Given data Block Start

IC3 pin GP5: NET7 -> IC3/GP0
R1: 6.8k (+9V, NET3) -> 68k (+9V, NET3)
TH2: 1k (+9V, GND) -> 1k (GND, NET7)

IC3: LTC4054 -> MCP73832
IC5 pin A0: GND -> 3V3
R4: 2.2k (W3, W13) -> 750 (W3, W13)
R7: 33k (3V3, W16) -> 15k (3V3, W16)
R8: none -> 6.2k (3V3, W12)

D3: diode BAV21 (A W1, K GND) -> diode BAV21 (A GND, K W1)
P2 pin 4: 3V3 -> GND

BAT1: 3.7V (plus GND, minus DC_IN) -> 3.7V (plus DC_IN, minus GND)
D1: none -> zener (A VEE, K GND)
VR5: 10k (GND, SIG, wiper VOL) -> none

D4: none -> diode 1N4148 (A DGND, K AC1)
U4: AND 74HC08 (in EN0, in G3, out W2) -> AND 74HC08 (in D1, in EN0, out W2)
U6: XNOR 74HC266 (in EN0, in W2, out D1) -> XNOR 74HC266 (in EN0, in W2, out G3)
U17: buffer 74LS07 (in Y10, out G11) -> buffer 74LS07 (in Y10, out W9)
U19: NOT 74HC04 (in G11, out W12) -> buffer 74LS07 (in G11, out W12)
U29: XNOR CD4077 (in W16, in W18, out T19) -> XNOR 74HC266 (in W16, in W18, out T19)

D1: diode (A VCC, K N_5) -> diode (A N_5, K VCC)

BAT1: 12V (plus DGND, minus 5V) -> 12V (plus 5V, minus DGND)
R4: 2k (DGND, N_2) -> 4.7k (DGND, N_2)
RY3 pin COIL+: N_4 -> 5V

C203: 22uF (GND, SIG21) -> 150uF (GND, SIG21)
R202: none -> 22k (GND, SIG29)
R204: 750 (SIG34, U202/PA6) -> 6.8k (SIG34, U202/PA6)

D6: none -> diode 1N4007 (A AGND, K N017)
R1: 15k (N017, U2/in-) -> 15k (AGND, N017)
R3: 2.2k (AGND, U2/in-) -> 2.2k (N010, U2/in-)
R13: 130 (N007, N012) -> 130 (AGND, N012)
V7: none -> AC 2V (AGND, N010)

Given data Block End

### Instructions for the task
Look above for the line with "R3: 2.2k (AGND, U2/in-)", then copy it and each later line exactly, stopping at the last line of the records.

### Answer box
R3: 2.2k (AGND, U2/in-) -> 2.2k (N010, U2/in-)
R13: 130 (N007, N012) -> 130 (AGND, N012)
V7: none -> AC 2V (AGND, N010)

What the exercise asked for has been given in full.